THE RECORDS START

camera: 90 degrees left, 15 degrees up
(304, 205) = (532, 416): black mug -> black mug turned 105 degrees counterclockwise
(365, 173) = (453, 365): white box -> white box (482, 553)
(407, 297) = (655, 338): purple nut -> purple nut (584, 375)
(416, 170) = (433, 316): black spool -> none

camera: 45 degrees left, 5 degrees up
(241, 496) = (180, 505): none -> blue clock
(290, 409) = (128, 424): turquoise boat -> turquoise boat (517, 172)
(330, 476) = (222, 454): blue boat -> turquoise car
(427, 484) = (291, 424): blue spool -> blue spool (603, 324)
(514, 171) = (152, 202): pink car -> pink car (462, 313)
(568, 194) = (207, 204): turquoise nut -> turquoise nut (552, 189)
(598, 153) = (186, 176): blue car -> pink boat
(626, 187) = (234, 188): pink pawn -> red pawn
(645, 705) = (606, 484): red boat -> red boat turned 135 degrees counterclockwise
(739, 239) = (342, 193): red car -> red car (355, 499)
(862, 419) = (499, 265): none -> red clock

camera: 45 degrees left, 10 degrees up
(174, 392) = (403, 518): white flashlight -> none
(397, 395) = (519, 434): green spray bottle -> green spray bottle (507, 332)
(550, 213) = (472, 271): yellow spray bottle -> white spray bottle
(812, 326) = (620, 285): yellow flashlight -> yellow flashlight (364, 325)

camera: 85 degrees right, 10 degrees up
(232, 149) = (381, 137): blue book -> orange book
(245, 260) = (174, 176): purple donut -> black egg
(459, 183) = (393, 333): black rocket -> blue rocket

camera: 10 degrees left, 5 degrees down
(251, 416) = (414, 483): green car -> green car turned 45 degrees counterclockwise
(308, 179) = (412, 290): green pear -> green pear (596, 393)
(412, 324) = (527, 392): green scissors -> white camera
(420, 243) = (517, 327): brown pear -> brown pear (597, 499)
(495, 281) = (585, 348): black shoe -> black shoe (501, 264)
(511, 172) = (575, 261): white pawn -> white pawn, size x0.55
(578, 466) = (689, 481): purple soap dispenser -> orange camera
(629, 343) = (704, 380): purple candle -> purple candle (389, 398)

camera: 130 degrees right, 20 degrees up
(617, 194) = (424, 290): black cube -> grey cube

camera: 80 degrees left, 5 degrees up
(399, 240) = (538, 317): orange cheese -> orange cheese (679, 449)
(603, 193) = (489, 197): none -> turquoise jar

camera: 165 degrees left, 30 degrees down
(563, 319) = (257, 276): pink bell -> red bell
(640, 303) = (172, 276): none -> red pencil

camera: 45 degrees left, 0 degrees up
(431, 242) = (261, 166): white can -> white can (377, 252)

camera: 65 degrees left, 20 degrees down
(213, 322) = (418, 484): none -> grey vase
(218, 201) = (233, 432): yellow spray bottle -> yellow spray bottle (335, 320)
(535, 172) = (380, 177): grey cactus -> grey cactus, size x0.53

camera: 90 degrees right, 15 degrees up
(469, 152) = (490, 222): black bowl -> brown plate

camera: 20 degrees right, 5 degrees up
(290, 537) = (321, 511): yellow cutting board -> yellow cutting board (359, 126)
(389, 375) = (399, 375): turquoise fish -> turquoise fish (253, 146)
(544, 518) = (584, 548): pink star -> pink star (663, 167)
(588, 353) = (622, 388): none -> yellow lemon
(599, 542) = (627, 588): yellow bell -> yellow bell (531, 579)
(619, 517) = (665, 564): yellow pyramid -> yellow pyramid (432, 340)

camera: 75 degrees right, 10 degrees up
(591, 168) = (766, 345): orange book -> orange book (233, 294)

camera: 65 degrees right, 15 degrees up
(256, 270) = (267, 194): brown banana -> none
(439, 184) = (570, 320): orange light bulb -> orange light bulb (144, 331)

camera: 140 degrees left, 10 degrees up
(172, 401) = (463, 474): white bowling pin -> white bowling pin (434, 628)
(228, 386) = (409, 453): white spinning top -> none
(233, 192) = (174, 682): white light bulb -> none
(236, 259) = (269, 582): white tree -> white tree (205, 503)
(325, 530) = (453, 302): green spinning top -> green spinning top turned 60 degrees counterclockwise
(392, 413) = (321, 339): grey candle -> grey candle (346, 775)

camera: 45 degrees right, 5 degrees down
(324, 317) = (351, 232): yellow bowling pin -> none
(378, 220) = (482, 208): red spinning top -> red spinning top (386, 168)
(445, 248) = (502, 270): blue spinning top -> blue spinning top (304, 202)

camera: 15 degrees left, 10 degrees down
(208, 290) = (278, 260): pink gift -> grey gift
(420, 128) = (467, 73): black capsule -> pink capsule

THE RECORDS END

YOUR TASK
Start at the first line of the entries above. Set down each line exactly through the one with "(568, 194) = (207, 204): turquoise", and stop there.

TASK SOLUTION
camera: 90 degrees left, 15 degrees up
(304, 205) = (532, 416): black mug -> black mug turned 105 degrees counterclockwise
(365, 173) = (453, 365): white box -> white box (482, 553)
(407, 297) = (655, 338): purple nut -> purple nut (584, 375)
(416, 170) = (433, 316): black spool -> none

camera: 45 degrees left, 5 degrees up
(241, 496) = (180, 505): none -> blue clock
(290, 409) = (128, 424): turquoise boat -> turquoise boat (517, 172)
(330, 476) = (222, 454): blue boat -> turquoise car
(427, 484) = (291, 424): blue spool -> blue spool (603, 324)
(514, 171) = (152, 202): pink car -> pink car (462, 313)
(568, 194) = (207, 204): turquoise nut -> turquoise nut (552, 189)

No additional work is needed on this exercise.